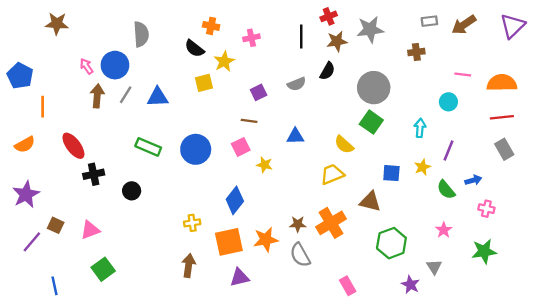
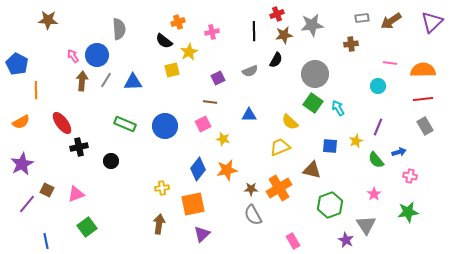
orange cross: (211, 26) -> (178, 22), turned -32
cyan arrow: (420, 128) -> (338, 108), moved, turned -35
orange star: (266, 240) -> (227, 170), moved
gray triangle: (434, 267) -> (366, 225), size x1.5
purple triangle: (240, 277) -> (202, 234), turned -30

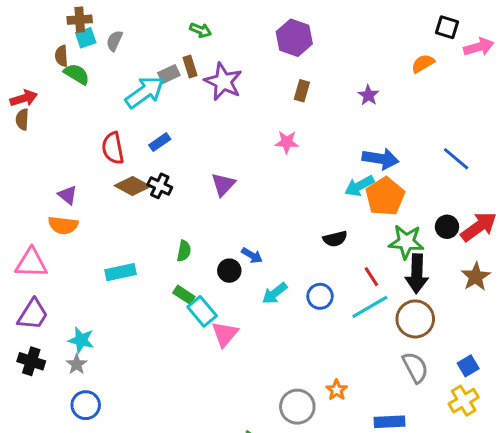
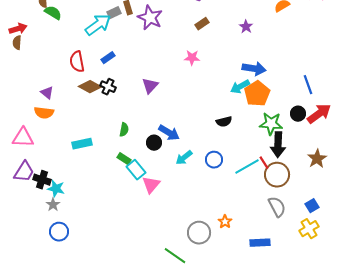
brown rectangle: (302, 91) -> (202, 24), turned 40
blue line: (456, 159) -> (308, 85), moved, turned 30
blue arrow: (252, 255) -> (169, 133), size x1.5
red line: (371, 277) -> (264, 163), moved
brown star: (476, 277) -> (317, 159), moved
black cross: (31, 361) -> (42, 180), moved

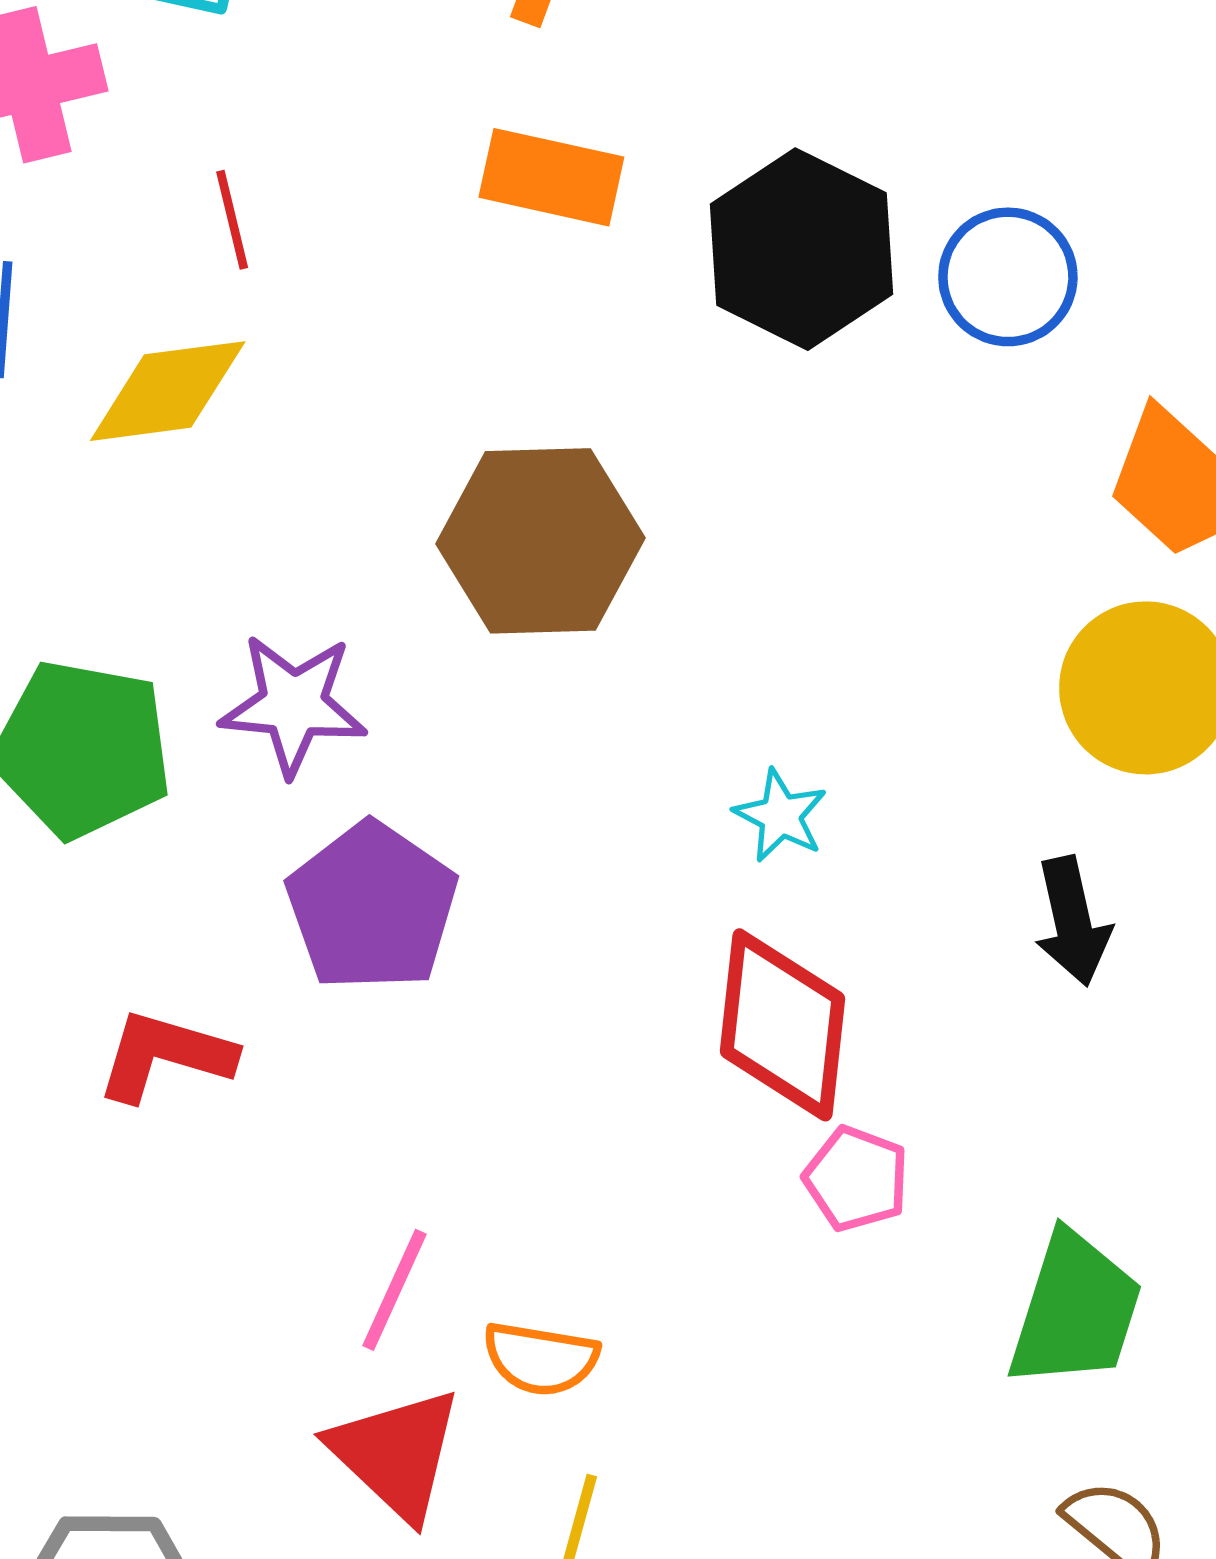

+ + + + +

• _Exercise_
Leave the pictures out and transcribe the remaining material exactly.

• _Response to the task_
orange cross: (211, 26) -> (178, 22), turned -32
cyan arrow: (420, 128) -> (338, 108), moved, turned -35
orange star: (266, 240) -> (227, 170), moved
gray triangle: (434, 267) -> (366, 225), size x1.5
purple triangle: (240, 277) -> (202, 234), turned -30

brown rectangle: (302, 91) -> (202, 24), turned 40
blue line: (456, 159) -> (308, 85), moved, turned 30
blue arrow: (252, 255) -> (169, 133), size x1.5
red line: (371, 277) -> (264, 163), moved
brown star: (476, 277) -> (317, 159), moved
black cross: (31, 361) -> (42, 180), moved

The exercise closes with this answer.